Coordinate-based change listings
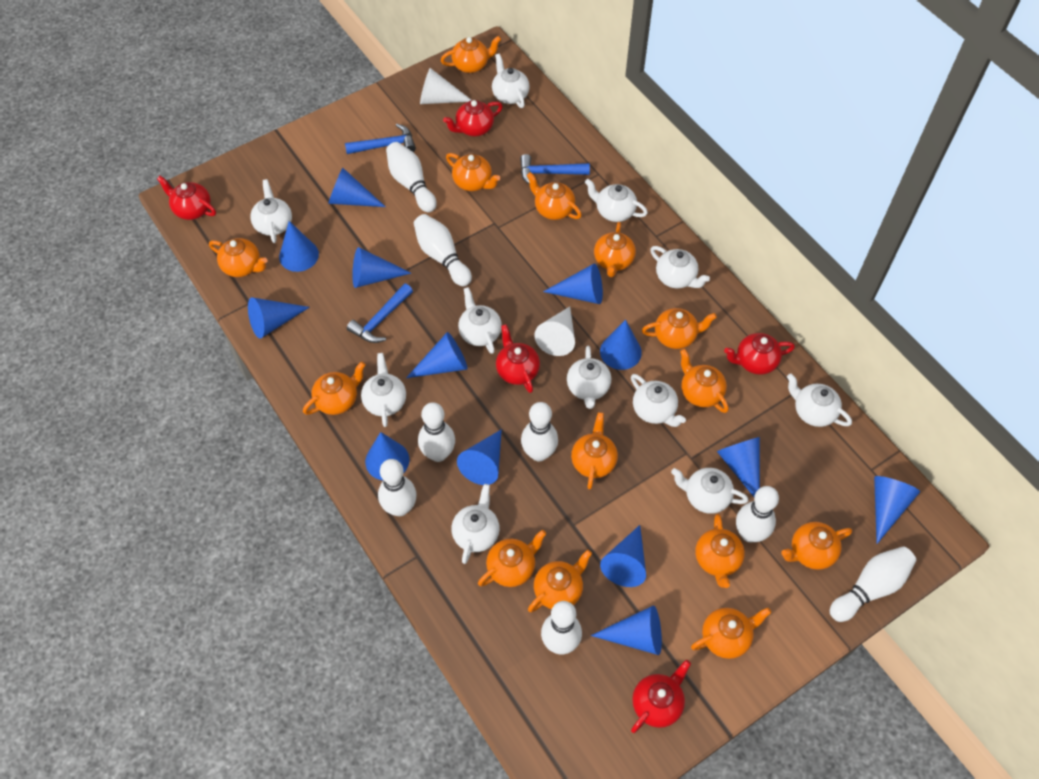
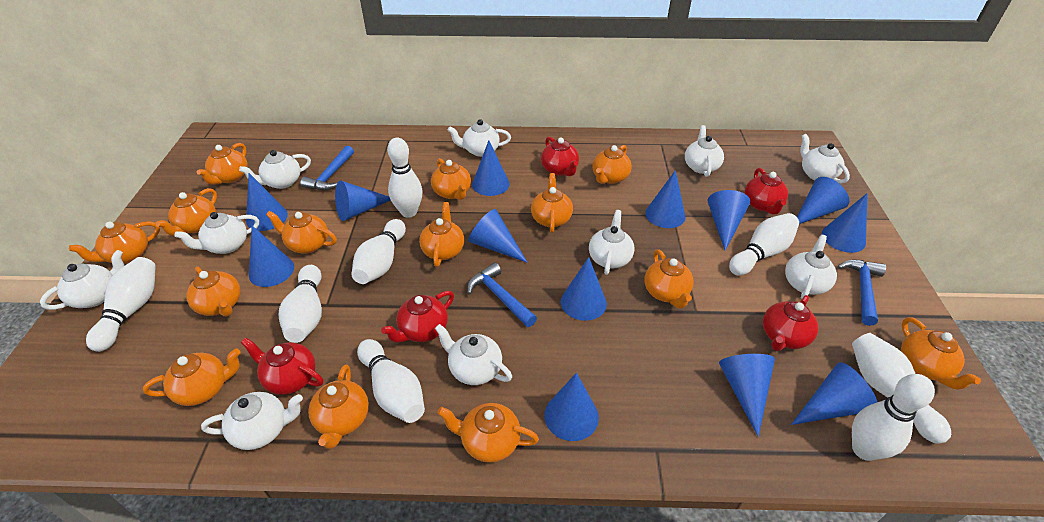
white cone: 2 -> 0
white teapot: 11 -> 10

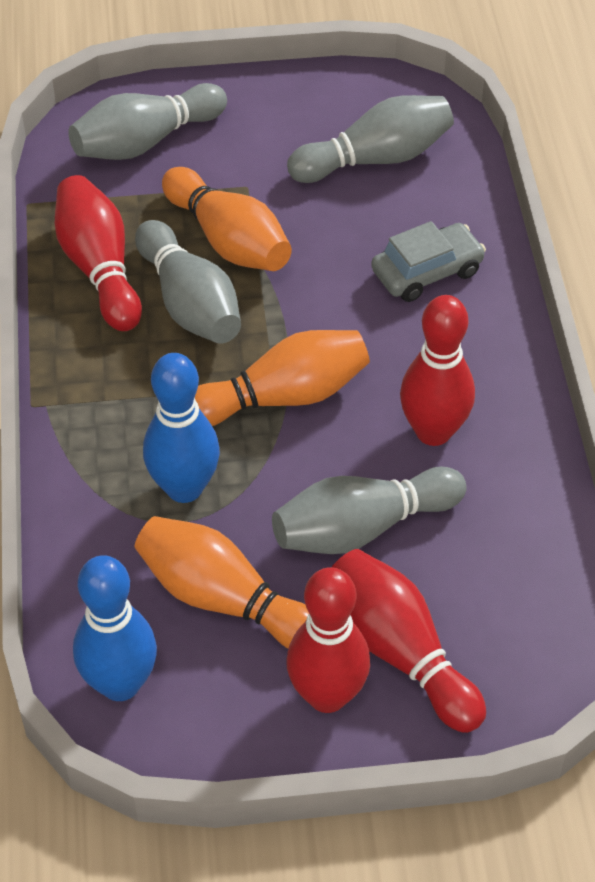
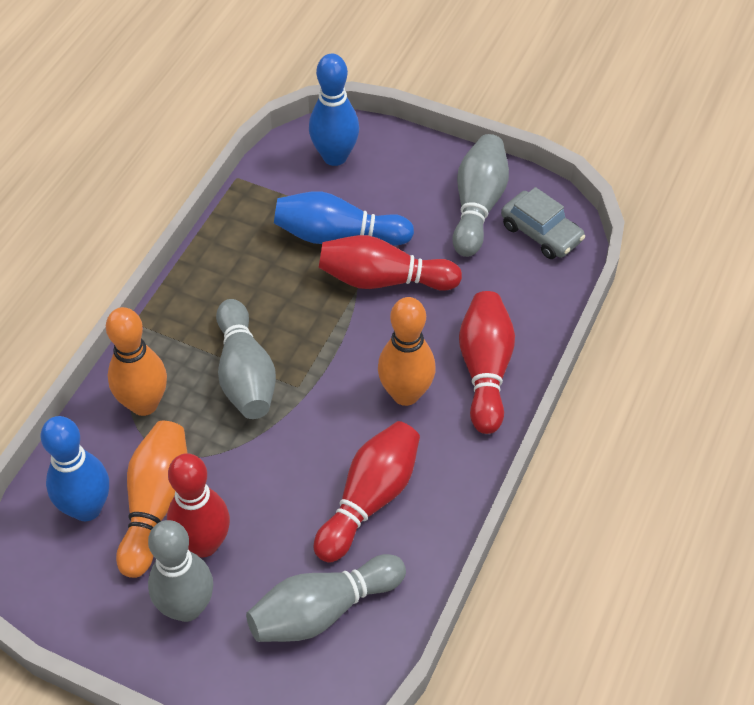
blue bowling pin: 2 -> 3

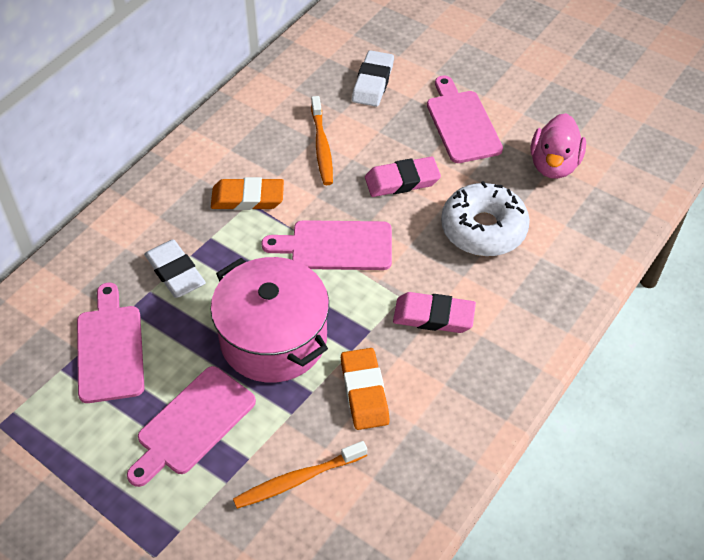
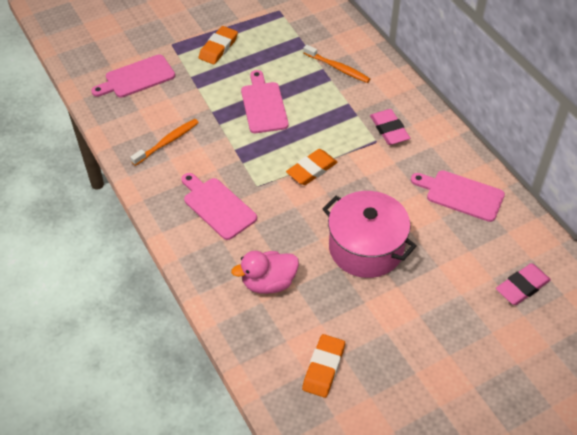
orange eraser: 2 -> 3
white donut: 1 -> 0
white eraser: 2 -> 0

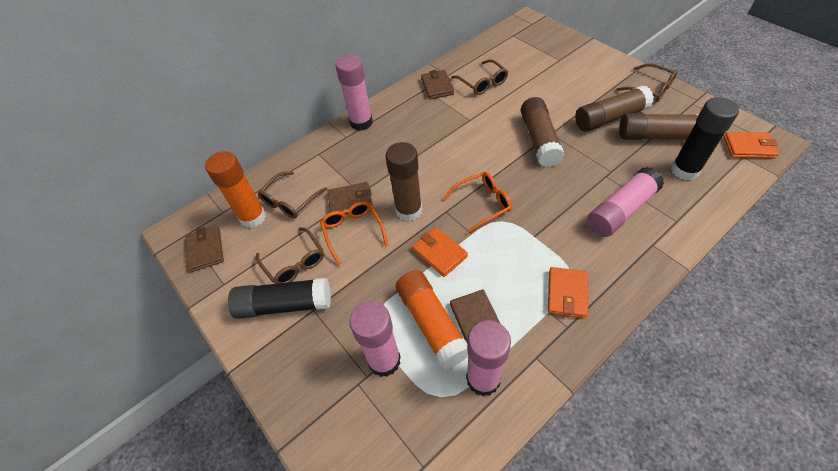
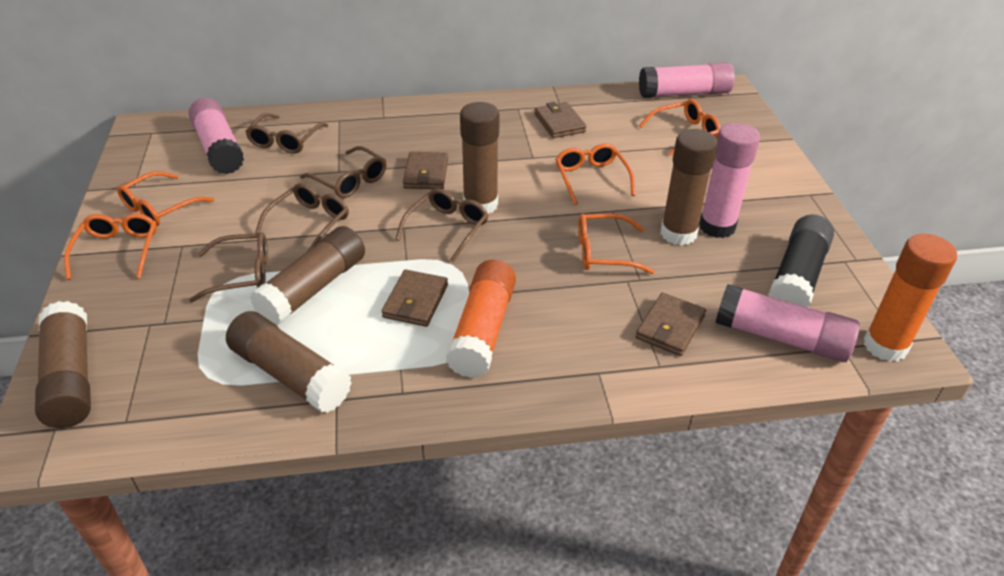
black glue stick: 2 -> 1
brown glasses: 4 -> 5
brown glue stick: 4 -> 5
orange glasses: 2 -> 5
orange wallet: 3 -> 0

> _Required work_
The data must come back word for word, with every picture removed.

> _Expected answer_
white cone: 2 -> 0
white teapot: 11 -> 10

blue bowling pin: 2 -> 3

orange eraser: 2 -> 3
white donut: 1 -> 0
white eraser: 2 -> 0

black glue stick: 2 -> 1
brown glasses: 4 -> 5
brown glue stick: 4 -> 5
orange glasses: 2 -> 5
orange wallet: 3 -> 0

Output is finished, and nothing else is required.